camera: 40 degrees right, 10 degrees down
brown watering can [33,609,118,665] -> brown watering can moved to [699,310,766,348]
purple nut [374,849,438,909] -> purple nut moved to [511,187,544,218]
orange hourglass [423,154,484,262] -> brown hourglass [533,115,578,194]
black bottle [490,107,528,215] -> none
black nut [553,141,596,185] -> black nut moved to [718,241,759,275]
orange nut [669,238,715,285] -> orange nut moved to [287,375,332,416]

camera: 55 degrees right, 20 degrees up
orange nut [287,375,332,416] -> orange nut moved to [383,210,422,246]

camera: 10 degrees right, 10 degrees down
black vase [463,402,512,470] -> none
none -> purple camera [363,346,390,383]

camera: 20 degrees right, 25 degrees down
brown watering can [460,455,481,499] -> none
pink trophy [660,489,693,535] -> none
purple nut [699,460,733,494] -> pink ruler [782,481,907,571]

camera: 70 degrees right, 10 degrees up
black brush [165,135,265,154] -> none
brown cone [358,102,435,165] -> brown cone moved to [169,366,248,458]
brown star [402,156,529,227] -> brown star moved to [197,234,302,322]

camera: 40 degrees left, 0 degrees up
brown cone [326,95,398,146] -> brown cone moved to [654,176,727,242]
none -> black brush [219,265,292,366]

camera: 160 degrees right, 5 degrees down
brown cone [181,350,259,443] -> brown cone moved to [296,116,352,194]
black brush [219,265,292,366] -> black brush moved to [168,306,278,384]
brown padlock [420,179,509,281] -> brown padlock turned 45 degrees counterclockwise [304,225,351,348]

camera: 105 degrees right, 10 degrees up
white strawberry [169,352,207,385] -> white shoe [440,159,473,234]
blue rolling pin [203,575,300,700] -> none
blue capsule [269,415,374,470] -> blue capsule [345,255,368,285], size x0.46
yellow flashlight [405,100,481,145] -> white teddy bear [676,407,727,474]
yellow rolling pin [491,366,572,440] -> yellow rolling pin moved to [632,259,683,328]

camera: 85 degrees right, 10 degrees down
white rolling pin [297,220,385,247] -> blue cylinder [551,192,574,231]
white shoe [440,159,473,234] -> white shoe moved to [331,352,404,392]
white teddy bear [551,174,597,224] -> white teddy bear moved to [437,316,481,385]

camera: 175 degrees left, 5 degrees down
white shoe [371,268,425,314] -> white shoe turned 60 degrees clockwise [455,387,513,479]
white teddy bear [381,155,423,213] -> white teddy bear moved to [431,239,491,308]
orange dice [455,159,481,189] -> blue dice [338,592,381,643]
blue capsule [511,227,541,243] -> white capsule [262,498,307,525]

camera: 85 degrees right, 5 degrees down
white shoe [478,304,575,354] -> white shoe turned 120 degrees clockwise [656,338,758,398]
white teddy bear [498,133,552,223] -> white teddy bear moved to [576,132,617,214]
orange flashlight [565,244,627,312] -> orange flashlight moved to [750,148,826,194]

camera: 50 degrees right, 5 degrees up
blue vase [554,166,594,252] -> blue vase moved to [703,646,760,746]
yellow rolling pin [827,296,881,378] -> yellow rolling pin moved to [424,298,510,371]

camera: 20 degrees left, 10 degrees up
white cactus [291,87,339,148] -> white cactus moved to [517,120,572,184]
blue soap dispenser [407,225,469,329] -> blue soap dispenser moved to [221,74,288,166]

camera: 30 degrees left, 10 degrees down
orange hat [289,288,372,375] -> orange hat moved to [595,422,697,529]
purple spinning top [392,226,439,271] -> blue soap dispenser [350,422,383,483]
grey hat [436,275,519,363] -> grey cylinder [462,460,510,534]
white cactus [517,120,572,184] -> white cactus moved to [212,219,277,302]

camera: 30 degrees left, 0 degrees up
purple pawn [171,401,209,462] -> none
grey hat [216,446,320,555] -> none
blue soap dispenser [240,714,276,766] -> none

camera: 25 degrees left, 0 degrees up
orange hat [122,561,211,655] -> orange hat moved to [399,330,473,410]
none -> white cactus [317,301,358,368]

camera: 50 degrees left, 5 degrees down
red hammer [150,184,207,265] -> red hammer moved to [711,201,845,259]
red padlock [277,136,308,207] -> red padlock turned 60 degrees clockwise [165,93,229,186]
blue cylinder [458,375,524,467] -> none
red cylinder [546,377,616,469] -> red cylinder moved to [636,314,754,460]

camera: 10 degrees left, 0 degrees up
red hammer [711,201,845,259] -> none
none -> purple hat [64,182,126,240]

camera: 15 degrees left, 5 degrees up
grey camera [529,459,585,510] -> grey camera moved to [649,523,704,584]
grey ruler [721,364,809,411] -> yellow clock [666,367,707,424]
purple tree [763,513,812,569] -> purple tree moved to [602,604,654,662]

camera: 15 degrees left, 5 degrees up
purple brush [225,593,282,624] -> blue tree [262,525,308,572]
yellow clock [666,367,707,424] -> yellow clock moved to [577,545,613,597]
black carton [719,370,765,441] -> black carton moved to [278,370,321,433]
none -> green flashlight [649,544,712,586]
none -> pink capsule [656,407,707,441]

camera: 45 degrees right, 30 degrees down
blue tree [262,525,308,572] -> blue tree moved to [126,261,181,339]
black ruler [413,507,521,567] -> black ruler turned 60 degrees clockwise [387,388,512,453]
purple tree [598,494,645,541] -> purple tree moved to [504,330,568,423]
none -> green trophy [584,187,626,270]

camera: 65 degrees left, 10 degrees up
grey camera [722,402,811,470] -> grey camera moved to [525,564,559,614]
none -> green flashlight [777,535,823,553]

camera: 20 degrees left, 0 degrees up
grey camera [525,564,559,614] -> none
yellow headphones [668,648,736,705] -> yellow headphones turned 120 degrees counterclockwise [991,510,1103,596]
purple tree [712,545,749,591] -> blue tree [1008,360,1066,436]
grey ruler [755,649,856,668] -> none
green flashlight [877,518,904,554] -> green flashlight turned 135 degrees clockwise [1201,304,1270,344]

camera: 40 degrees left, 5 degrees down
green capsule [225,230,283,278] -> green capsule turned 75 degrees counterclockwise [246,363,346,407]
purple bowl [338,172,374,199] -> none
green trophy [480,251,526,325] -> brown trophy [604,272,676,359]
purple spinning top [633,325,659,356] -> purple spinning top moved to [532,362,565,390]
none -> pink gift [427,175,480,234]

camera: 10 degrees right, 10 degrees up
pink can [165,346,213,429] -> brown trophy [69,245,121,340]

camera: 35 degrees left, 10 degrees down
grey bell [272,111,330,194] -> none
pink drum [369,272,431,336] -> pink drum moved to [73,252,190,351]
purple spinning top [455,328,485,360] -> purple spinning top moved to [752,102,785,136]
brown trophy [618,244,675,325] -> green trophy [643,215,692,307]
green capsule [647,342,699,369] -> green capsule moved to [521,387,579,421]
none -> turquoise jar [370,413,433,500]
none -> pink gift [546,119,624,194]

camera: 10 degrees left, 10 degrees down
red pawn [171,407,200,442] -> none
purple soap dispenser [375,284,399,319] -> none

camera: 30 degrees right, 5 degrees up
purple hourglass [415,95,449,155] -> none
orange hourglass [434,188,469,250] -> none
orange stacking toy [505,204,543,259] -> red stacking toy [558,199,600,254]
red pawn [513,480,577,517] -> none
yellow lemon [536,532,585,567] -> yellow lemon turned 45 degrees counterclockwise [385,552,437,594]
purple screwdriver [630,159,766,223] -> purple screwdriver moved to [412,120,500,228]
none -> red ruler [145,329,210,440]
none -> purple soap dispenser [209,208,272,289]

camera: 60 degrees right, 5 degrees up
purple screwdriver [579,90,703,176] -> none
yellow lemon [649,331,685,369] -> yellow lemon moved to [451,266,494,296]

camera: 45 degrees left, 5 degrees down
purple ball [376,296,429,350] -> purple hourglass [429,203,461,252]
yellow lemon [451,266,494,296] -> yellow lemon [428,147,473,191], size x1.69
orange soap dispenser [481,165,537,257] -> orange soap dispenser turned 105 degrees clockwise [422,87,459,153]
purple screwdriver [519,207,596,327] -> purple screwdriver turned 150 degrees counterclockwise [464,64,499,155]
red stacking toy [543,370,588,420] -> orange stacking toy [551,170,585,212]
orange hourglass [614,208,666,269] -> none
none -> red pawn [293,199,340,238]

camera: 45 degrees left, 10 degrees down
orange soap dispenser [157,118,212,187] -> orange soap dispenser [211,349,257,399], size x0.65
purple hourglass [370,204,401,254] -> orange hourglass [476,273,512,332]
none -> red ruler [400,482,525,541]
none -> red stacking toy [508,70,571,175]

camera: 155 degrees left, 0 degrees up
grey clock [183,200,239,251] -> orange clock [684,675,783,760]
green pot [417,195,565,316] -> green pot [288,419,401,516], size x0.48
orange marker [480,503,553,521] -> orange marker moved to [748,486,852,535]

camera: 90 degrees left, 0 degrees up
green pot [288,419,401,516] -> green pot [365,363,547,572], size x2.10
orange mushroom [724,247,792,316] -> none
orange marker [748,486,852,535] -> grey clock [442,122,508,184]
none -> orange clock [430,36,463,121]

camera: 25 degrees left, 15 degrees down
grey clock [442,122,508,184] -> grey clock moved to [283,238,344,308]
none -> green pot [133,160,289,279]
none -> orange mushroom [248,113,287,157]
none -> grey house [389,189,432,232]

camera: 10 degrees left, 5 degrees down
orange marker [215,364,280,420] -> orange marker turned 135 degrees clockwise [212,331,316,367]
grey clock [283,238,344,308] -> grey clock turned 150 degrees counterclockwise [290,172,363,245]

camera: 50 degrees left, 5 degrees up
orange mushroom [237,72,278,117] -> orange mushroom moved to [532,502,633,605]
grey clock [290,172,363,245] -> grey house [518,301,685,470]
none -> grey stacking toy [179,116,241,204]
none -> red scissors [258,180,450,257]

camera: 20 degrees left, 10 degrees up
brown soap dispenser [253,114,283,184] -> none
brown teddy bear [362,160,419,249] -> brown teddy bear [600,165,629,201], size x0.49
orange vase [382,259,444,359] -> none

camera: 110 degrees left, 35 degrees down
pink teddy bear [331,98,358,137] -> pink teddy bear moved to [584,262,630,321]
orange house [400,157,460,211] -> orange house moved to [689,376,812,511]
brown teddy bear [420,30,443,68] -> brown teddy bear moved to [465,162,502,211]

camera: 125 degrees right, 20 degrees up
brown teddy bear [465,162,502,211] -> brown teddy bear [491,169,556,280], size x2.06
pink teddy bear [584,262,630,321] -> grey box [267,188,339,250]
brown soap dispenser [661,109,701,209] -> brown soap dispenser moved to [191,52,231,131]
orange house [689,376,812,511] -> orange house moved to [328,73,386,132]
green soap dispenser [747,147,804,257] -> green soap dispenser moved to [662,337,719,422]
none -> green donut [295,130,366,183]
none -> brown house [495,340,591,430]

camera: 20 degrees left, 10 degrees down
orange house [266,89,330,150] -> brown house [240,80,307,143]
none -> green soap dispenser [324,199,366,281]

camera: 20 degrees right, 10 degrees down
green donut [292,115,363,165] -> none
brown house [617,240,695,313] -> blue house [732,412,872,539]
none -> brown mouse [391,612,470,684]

____________________

Each line above that includes "rolling" should be shown.

blue rolling pin [203,575,300,700] -> none
yellow rolling pin [491,366,572,440] -> yellow rolling pin moved to [632,259,683,328]
white rolling pin [297,220,385,247] -> blue cylinder [551,192,574,231]
yellow rolling pin [827,296,881,378] -> yellow rolling pin moved to [424,298,510,371]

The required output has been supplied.